TASK
With the pictures removed, the data below must be transcribed in full and exactly.
[MATERIAL FOR THE TASK Boundary: Start]
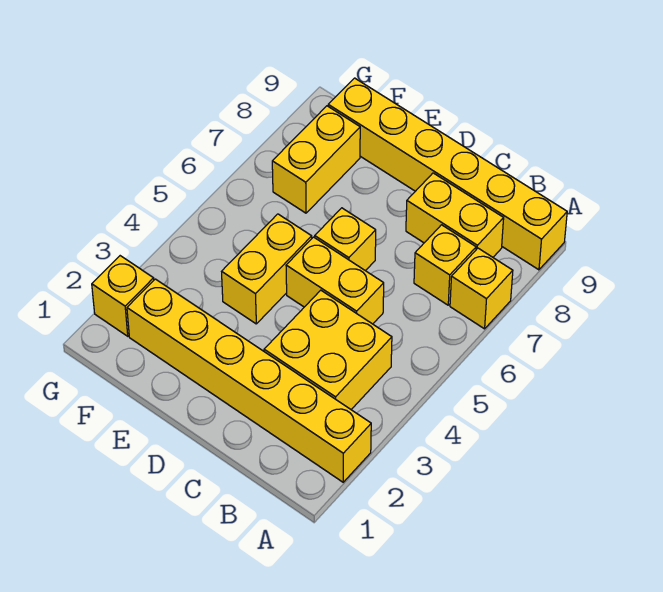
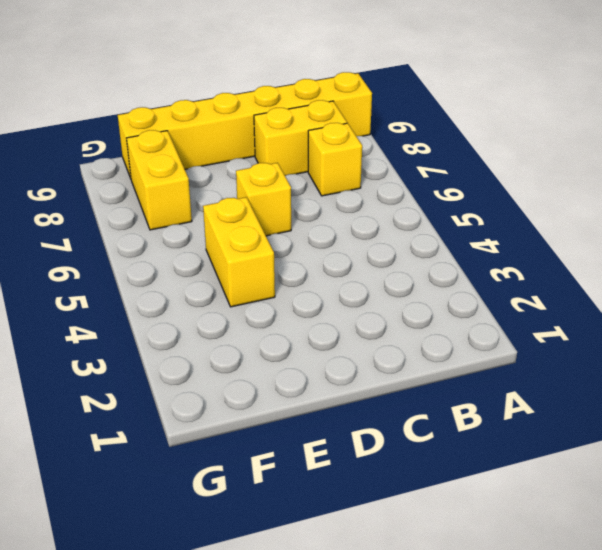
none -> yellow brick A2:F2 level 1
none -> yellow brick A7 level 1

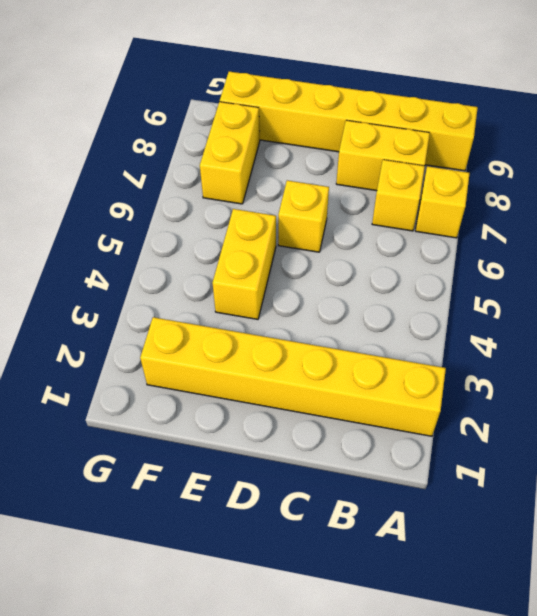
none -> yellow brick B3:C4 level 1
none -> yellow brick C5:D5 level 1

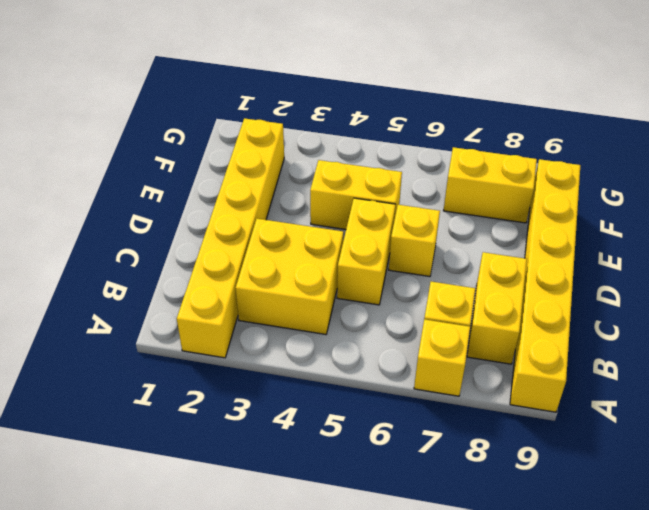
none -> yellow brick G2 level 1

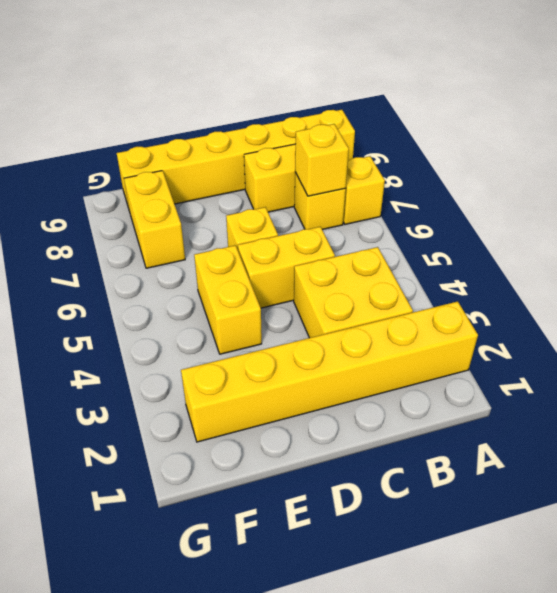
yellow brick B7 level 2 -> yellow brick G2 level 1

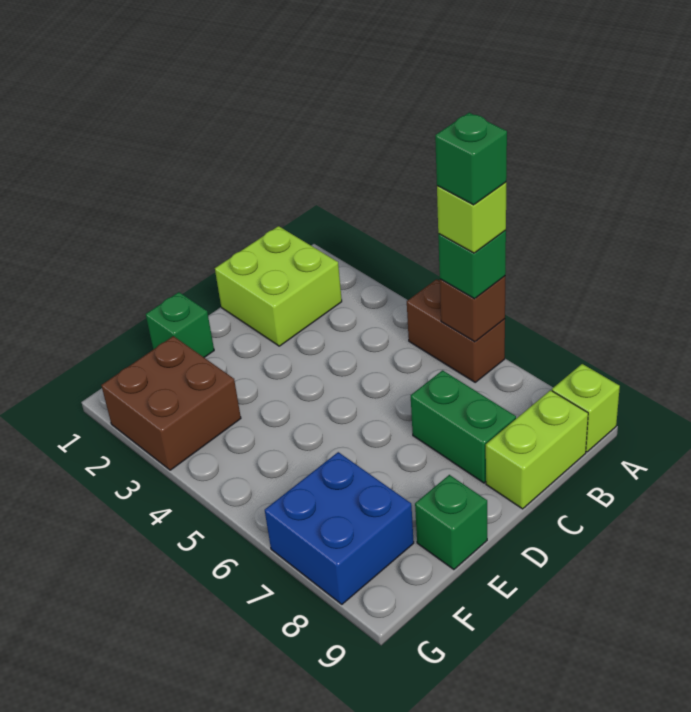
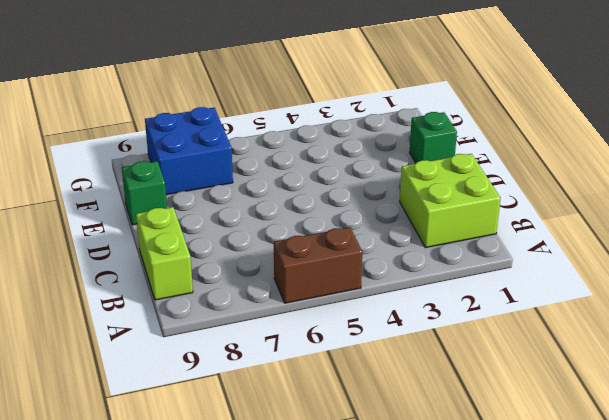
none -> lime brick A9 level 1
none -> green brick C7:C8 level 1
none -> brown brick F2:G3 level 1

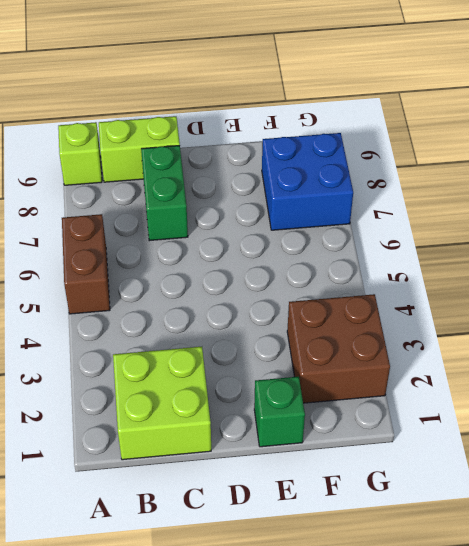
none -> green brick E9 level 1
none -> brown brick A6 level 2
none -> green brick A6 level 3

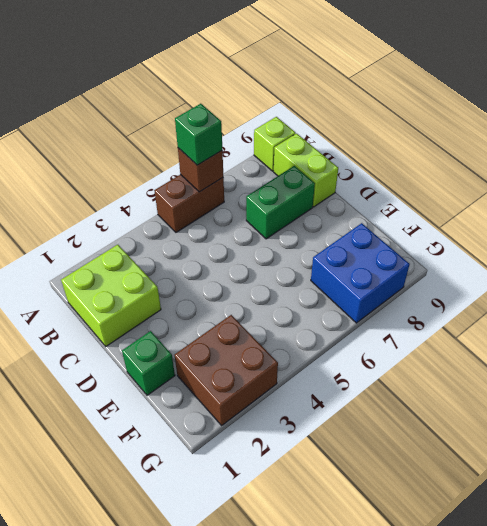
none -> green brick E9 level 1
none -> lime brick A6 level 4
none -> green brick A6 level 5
[MATERIAL FOR THE TASK Boundary: End]
SOLUTION TO THIS EXERCISE
none -> yellow brick A2:F2 level 1
none -> yellow brick A7 level 1

none -> yellow brick B3:C4 level 1
none -> yellow brick C5:D5 level 1

none -> yellow brick G2 level 1

yellow brick B7 level 2 -> yellow brick G2 level 1

none -> lime brick A9 level 1
none -> green brick C7:C8 level 1
none -> brown brick F2:G3 level 1

none -> green brick E9 level 1
none -> brown brick A6 level 2
none -> green brick A6 level 3

none -> green brick E9 level 1
none -> lime brick A6 level 4
none -> green brick A6 level 5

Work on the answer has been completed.